Work to do » Write out every one of the following lines verbatim, keeping their order, spacing, and punctuation unchanged.

•••

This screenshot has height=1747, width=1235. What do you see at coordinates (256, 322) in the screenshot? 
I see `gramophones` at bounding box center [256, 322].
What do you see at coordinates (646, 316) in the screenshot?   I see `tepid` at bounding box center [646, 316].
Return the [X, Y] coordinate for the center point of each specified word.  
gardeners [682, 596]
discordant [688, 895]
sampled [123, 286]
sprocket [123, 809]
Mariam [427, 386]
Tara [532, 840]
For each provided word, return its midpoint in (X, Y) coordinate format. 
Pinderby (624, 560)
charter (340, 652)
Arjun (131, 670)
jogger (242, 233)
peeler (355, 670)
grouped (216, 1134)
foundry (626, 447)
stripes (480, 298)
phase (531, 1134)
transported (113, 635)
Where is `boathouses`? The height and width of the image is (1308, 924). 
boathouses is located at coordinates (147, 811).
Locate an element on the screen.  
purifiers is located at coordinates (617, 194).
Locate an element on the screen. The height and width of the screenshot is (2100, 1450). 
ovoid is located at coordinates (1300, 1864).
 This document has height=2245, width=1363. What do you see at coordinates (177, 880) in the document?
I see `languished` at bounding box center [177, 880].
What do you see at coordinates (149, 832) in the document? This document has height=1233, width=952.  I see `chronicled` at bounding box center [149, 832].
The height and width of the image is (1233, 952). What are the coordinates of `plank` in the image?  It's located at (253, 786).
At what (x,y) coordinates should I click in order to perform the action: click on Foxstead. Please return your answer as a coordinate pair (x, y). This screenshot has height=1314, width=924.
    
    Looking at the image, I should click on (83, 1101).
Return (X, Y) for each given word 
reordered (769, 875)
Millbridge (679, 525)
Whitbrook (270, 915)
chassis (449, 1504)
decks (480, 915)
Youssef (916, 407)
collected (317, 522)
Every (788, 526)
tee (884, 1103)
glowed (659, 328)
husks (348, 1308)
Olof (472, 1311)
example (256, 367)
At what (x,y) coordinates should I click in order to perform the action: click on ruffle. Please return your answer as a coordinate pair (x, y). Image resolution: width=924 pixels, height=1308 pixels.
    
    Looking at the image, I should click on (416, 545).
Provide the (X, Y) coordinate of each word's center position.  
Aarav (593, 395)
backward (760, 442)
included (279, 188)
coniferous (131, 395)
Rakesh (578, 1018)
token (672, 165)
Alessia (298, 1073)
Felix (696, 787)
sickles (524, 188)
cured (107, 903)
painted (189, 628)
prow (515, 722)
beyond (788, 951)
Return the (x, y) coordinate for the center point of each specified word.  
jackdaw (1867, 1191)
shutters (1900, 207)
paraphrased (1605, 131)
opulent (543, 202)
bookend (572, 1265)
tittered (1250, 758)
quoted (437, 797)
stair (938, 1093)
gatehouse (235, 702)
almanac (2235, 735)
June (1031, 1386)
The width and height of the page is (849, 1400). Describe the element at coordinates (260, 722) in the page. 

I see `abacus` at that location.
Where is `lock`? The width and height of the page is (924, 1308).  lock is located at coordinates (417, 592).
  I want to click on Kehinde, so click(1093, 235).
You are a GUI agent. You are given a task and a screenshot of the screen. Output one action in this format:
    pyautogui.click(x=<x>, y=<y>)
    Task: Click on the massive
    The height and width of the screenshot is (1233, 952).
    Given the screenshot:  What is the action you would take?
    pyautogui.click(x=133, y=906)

•••

Result of this task »
This screenshot has height=1747, width=1235. What do you see at coordinates (256, 322) in the screenshot? 
I see `gramophones` at bounding box center [256, 322].
What do you see at coordinates (646, 316) in the screenshot?   I see `tepid` at bounding box center [646, 316].
Return the [X, Y] coordinate for the center point of each specified word.  
gardeners [682, 596]
discordant [688, 895]
sampled [123, 286]
sprocket [123, 809]
Mariam [427, 386]
Tara [532, 840]
For each provided word, return its midpoint in (X, Y) coordinate format. 
Pinderby (624, 560)
charter (340, 652)
Arjun (131, 670)
jogger (242, 233)
peeler (355, 670)
grouped (216, 1134)
foundry (626, 447)
stripes (480, 298)
phase (531, 1134)
transported (113, 635)
Where is `boathouses`? The height and width of the image is (1308, 924). 
boathouses is located at coordinates (147, 811).
Locate an element on the screen.  
purifiers is located at coordinates (617, 194).
Locate an element on the screen. The height and width of the screenshot is (2100, 1450). 
ovoid is located at coordinates (1300, 1864).
 This document has height=2245, width=1363. What do you see at coordinates (177, 880) in the document?
I see `languished` at bounding box center [177, 880].
What do you see at coordinates (149, 832) in the document? This document has height=1233, width=952.  I see `chronicled` at bounding box center [149, 832].
The height and width of the image is (1233, 952). What are the coordinates of `plank` in the image?  It's located at (253, 786).
At what (x,y) coordinates should I click in order to perform the action: click on Foxstead. Please return your answer as a coordinate pair (x, y). This screenshot has height=1314, width=924.
    
    Looking at the image, I should click on (83, 1101).
Return (X, Y) for each given word 
reordered (769, 875)
Millbridge (679, 525)
Whitbrook (270, 915)
chassis (449, 1504)
decks (480, 915)
Youssef (916, 407)
collected (317, 522)
Every (788, 526)
tee (884, 1103)
glowed (659, 328)
husks (348, 1308)
Olof (472, 1311)
example (256, 367)
At what (x,y) coordinates should I click in order to perform the action: click on ruffle. Please return your answer as a coordinate pair (x, y). Image resolution: width=924 pixels, height=1308 pixels.
    
    Looking at the image, I should click on (416, 545).
Provide the (X, Y) coordinate of each word's center position.  
Aarav (593, 395)
backward (760, 442)
included (279, 188)
coniferous (131, 395)
Rakesh (578, 1018)
token (672, 165)
Alessia (298, 1073)
Felix (696, 787)
sickles (524, 188)
cured (107, 903)
painted (189, 628)
prow (515, 722)
beyond (788, 951)
Return the (x, y) coordinate for the center point of each specified word.  
jackdaw (1867, 1191)
shutters (1900, 207)
paraphrased (1605, 131)
opulent (543, 202)
bookend (572, 1265)
tittered (1250, 758)
quoted (437, 797)
stair (938, 1093)
gatehouse (235, 702)
almanac (2235, 735)
June (1031, 1386)
The width and height of the page is (849, 1400). Describe the element at coordinates (260, 722) in the page. 

I see `abacus` at that location.
Where is `lock`? The width and height of the page is (924, 1308).  lock is located at coordinates (417, 592).
  I want to click on Kehinde, so click(1093, 235).
You are a GUI agent. You are given a task and a screenshot of the screen. Output one action in this format:
    pyautogui.click(x=<x>, y=<y>)
    Task: Click on the massive
    The height and width of the screenshot is (1233, 952).
    Given the screenshot:  What is the action you would take?
    pyautogui.click(x=133, y=906)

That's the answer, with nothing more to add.